(Source records)
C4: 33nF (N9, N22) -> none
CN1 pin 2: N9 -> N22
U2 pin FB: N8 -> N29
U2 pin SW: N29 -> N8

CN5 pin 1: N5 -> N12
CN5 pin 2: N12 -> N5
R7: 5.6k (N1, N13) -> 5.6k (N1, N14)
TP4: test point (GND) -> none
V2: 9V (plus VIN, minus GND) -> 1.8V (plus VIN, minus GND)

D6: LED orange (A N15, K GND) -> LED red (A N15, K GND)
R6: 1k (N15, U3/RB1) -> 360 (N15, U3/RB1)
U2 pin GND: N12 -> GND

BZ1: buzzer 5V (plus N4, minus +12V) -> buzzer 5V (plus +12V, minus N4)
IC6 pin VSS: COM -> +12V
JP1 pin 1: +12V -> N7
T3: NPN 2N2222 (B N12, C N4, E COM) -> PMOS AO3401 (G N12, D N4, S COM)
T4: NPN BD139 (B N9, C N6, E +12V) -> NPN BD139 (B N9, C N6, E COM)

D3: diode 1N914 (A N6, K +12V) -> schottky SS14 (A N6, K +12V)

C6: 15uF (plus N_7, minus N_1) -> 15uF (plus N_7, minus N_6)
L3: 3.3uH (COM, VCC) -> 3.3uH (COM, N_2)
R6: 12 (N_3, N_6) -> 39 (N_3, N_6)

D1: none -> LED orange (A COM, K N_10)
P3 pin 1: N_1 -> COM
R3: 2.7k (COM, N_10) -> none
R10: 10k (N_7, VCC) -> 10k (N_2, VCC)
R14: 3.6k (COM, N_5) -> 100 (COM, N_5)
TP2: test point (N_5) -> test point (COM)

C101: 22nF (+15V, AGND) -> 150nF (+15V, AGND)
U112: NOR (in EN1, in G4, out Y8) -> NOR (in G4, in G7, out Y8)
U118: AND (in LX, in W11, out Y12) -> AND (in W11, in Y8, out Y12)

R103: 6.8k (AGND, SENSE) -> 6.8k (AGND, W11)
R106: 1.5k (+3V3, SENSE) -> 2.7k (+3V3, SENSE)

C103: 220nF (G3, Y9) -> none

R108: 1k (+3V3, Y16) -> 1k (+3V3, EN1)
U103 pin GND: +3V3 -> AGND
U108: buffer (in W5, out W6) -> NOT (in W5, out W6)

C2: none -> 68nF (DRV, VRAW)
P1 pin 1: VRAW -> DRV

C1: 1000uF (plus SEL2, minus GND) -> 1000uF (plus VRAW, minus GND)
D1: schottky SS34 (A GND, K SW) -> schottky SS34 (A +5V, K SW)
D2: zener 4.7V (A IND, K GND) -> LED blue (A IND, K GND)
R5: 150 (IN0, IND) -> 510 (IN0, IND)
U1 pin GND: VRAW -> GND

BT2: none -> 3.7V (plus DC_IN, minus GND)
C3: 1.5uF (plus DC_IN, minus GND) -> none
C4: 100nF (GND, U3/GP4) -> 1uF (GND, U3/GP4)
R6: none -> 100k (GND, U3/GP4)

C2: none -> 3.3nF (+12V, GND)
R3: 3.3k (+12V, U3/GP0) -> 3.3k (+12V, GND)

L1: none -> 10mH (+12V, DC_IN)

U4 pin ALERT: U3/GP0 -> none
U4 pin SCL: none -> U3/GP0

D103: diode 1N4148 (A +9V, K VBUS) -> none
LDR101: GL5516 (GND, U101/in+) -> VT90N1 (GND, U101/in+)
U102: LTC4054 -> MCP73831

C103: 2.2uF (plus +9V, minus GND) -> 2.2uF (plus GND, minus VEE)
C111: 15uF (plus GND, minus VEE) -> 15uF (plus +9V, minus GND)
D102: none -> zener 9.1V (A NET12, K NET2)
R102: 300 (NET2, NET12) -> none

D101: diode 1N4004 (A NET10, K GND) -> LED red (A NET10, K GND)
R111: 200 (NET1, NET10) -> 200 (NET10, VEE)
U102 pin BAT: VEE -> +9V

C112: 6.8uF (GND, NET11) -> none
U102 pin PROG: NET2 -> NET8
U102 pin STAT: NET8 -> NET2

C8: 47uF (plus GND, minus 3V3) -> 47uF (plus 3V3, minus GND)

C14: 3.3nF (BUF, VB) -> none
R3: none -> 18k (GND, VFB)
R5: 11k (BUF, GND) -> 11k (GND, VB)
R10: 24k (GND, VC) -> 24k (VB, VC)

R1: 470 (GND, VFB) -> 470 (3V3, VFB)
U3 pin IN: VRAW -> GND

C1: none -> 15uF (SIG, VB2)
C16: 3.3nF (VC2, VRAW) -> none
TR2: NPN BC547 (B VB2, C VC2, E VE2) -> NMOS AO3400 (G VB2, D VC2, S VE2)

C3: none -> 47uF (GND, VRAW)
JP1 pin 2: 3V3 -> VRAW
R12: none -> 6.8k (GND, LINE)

| YOUR OBJECTIVE |
Can you give every line above again, exactly as written?

| ANSWER TO THE EXERCISE |
C4: 33nF (N9, N22) -> none
CN1 pin 2: N9 -> N22
U2 pin FB: N8 -> N29
U2 pin SW: N29 -> N8

CN5 pin 1: N5 -> N12
CN5 pin 2: N12 -> N5
R7: 5.6k (N1, N13) -> 5.6k (N1, N14)
TP4: test point (GND) -> none
V2: 9V (plus VIN, minus GND) -> 1.8V (plus VIN, minus GND)

D6: LED orange (A N15, K GND) -> LED red (A N15, K GND)
R6: 1k (N15, U3/RB1) -> 360 (N15, U3/RB1)
U2 pin GND: N12 -> GND

BZ1: buzzer 5V (plus N4, minus +12V) -> buzzer 5V (plus +12V, minus N4)
IC6 pin VSS: COM -> +12V
JP1 pin 1: +12V -> N7
T3: NPN 2N2222 (B N12, C N4, E COM) -> PMOS AO3401 (G N12, D N4, S COM)
T4: NPN BD139 (B N9, C N6, E +12V) -> NPN BD139 (B N9, C N6, E COM)

D3: diode 1N914 (A N6, K +12V) -> schottky SS14 (A N6, K +12V)

C6: 15uF (plus N_7, minus N_1) -> 15uF (plus N_7, minus N_6)
L3: 3.3uH (COM, VCC) -> 3.3uH (COM, N_2)
R6: 12 (N_3, N_6) -> 39 (N_3, N_6)

D1: none -> LED orange (A COM, K N_10)
P3 pin 1: N_1 -> COM
R3: 2.7k (COM, N_10) -> none
R10: 10k (N_7, VCC) -> 10k (N_2, VCC)
R14: 3.6k (COM, N_5) -> 100 (COM, N_5)
TP2: test point (N_5) -> test point (COM)

C101: 22nF (+15V, AGND) -> 150nF (+15V, AGND)
U112: NOR (in EN1, in G4, out Y8) -> NOR (in G4, in G7, out Y8)
U118: AND (in LX, in W11, out Y12) -> AND (in W11, in Y8, out Y12)

R103: 6.8k (AGND, SENSE) -> 6.8k (AGND, W11)
R106: 1.5k (+3V3, SENSE) -> 2.7k (+3V3, SENSE)

C103: 220nF (G3, Y9) -> none

R108: 1k (+3V3, Y16) -> 1k (+3V3, EN1)
U103 pin GND: +3V3 -> AGND
U108: buffer (in W5, out W6) -> NOT (in W5, out W6)

C2: none -> 68nF (DRV, VRAW)
P1 pin 1: VRAW -> DRV

C1: 1000uF (plus SEL2, minus GND) -> 1000uF (plus VRAW, minus GND)
D1: schottky SS34 (A GND, K SW) -> schottky SS34 (A +5V, K SW)
D2: zener 4.7V (A IND, K GND) -> LED blue (A IND, K GND)
R5: 150 (IN0, IND) -> 510 (IN0, IND)
U1 pin GND: VRAW -> GND

BT2: none -> 3.7V (plus DC_IN, minus GND)
C3: 1.5uF (plus DC_IN, minus GND) -> none
C4: 100nF (GND, U3/GP4) -> 1uF (GND, U3/GP4)
R6: none -> 100k (GND, U3/GP4)

C2: none -> 3.3nF (+12V, GND)
R3: 3.3k (+12V, U3/GP0) -> 3.3k (+12V, GND)

L1: none -> 10mH (+12V, DC_IN)

U4 pin ALERT: U3/GP0 -> none
U4 pin SCL: none -> U3/GP0

D103: diode 1N4148 (A +9V, K VBUS) -> none
LDR101: GL5516 (GND, U101/in+) -> VT90N1 (GND, U101/in+)
U102: LTC4054 -> MCP73831

C103: 2.2uF (plus +9V, minus GND) -> 2.2uF (plus GND, minus VEE)
C111: 15uF (plus GND, minus VEE) -> 15uF (plus +9V, minus GND)
D102: none -> zener 9.1V (A NET12, K NET2)
R102: 300 (NET2, NET12) -> none

D101: diode 1N4004 (A NET10, K GND) -> LED red (A NET10, K GND)
R111: 200 (NET1, NET10) -> 200 (NET10, VEE)
U102 pin BAT: VEE -> +9V

C112: 6.8uF (GND, NET11) -> none
U102 pin PROG: NET2 -> NET8
U102 pin STAT: NET8 -> NET2

C8: 47uF (plus GND, minus 3V3) -> 47uF (plus 3V3, minus GND)

C14: 3.3nF (BUF, VB) -> none
R3: none -> 18k (GND, VFB)
R5: 11k (BUF, GND) -> 11k (GND, VB)
R10: 24k (GND, VC) -> 24k (VB, VC)

R1: 470 (GND, VFB) -> 470 (3V3, VFB)
U3 pin IN: VRAW -> GND

C1: none -> 15uF (SIG, VB2)
C16: 3.3nF (VC2, VRAW) -> none
TR2: NPN BC547 (B VB2, C VC2, E VE2) -> NMOS AO3400 (G VB2, D VC2, S VE2)

C3: none -> 47uF (GND, VRAW)
JP1 pin 2: 3V3 -> VRAW
R12: none -> 6.8k (GND, LINE)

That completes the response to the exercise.